= DATA =

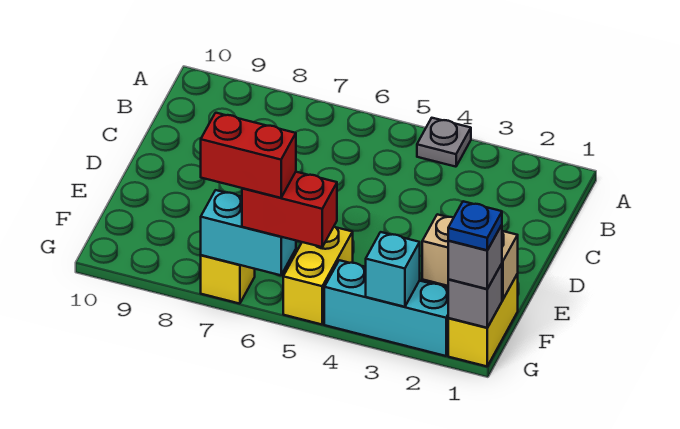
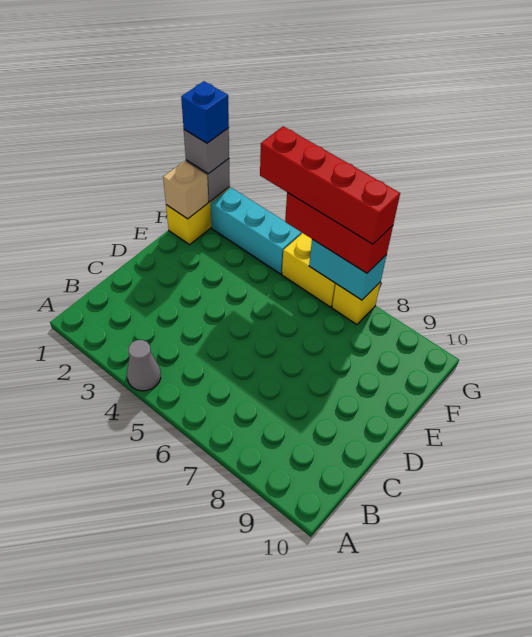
grey plate A4 level 1 -> grey cone A4 level 1
tan brick F1:F2 level 2 -> tan brick F1 level 2
yellow brick F5:G5 level 1 -> yellow brick G5:G6 level 1
blue plate G1 level 4 -> blue brick G1 level 4
cyan brick G3 level 2 -> none
red brick G5:G6 level 3 -> red brick G5:G7 level 3
red brick G6:G7 level 4 -> red brick G4:G7 level 4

= WORK TO BE COMPLETED =
Go through the records above, find every line with the word "plate", and list those lines.

= OUTPUT =
grey plate A4 level 1 -> grey cone A4 level 1
blue plate G1 level 4 -> blue brick G1 level 4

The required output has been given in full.